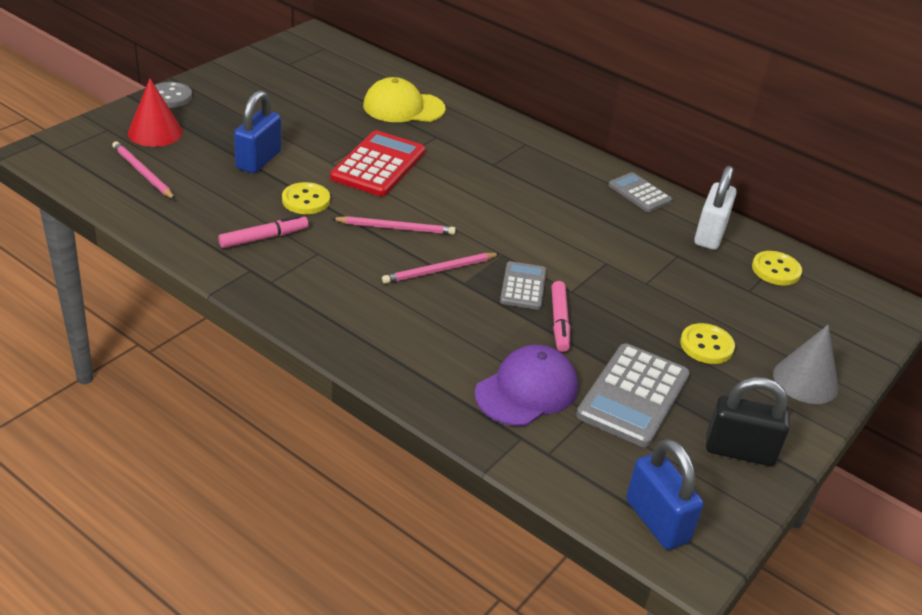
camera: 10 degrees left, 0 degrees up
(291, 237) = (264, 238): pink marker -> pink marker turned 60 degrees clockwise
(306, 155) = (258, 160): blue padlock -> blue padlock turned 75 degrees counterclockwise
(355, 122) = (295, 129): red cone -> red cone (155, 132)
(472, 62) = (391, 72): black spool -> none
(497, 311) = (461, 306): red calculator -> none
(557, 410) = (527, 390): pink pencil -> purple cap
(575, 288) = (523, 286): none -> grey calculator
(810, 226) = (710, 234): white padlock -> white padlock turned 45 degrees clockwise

- EXERCISE DETAILS -
Write out every line above exactly as it is, leaving out the pictures.

- SOLVED EXERCISE -
camera: 10 degrees left, 0 degrees up
(291, 237) = (264, 238): pink marker -> pink marker turned 60 degrees clockwise
(306, 155) = (258, 160): blue padlock -> blue padlock turned 75 degrees counterclockwise
(355, 122) = (295, 129): red cone -> red cone (155, 132)
(472, 62) = (391, 72): black spool -> none
(497, 311) = (461, 306): red calculator -> none
(557, 410) = (527, 390): pink pencil -> purple cap
(575, 288) = (523, 286): none -> grey calculator
(810, 226) = (710, 234): white padlock -> white padlock turned 45 degrees clockwise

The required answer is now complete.